[THE DATA Boundary: Start]

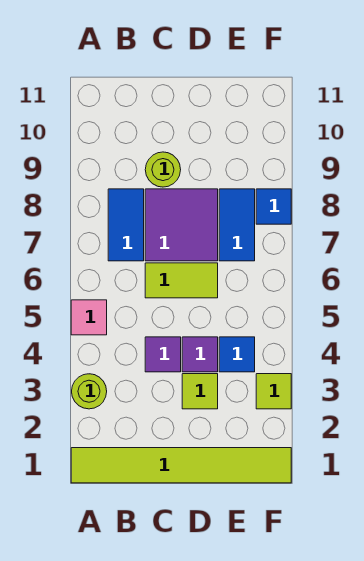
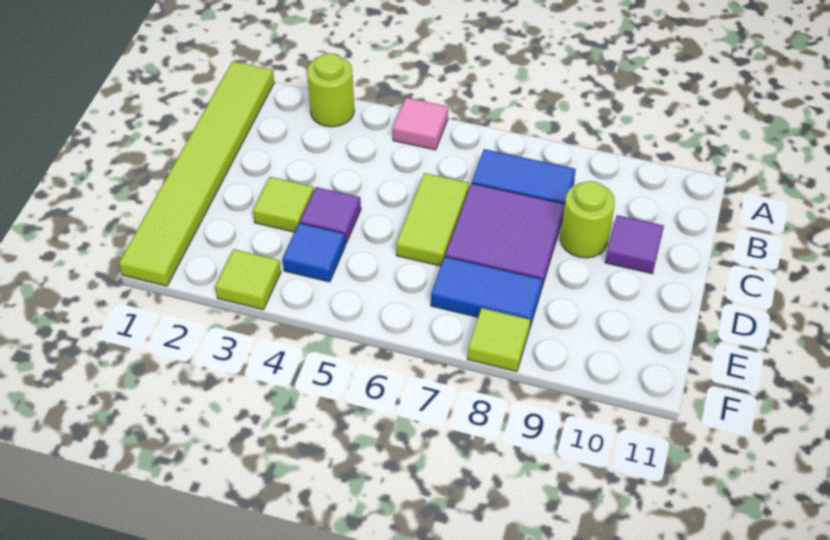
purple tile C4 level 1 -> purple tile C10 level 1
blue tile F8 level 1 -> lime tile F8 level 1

[THE DATA Boundary: End]
[THE DATA Boundary: Start]

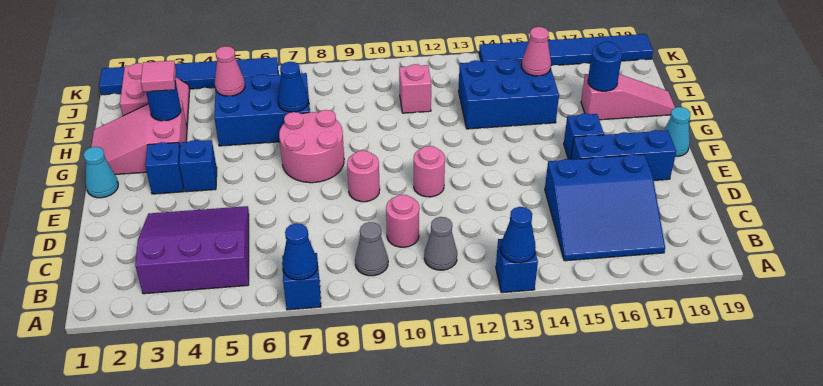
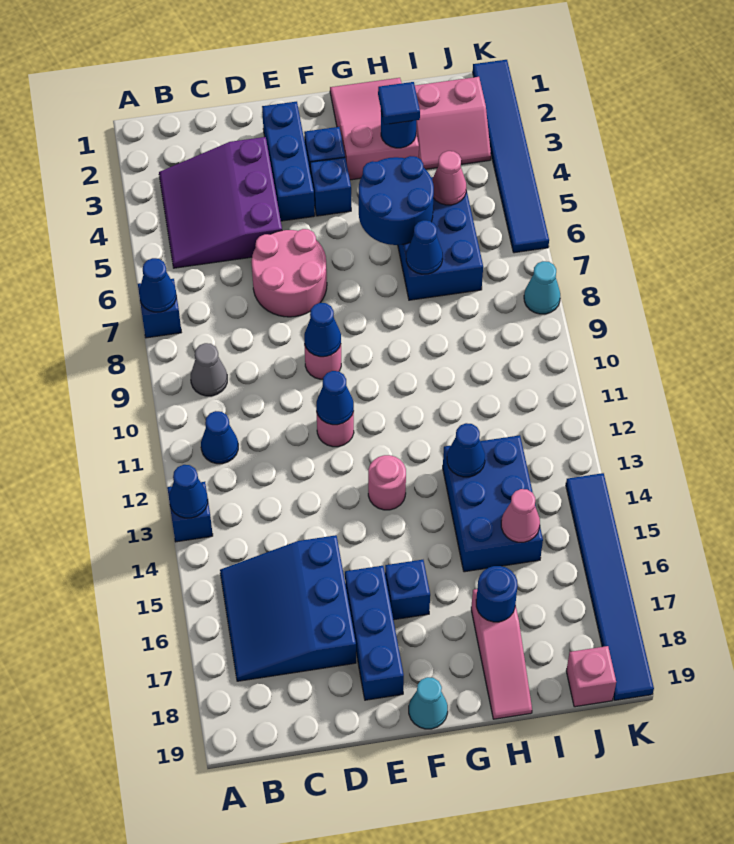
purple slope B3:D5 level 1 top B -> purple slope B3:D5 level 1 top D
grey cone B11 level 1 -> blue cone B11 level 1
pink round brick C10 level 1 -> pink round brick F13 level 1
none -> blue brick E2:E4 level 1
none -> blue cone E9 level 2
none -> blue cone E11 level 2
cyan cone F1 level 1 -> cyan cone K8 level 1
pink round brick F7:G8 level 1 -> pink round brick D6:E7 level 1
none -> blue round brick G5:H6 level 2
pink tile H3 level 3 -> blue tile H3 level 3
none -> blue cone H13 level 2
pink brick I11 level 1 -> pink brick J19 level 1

[THE DATA Boundary: End]

**TASK DIRECTIONS**: In the data above, retype exactly and only the lines between the one holding "none -> blue cone E11 level 2" and the one holding "pink brick I11", inclusive.

**YOUR SOLUTION**:
none -> blue cone E11 level 2
cyan cone F1 level 1 -> cyan cone K8 level 1
pink round brick F7:G8 level 1 -> pink round brick D6:E7 level 1
none -> blue round brick G5:H6 level 2
pink tile H3 level 3 -> blue tile H3 level 3
none -> blue cone H13 level 2
pink brick I11 level 1 -> pink brick J19 level 1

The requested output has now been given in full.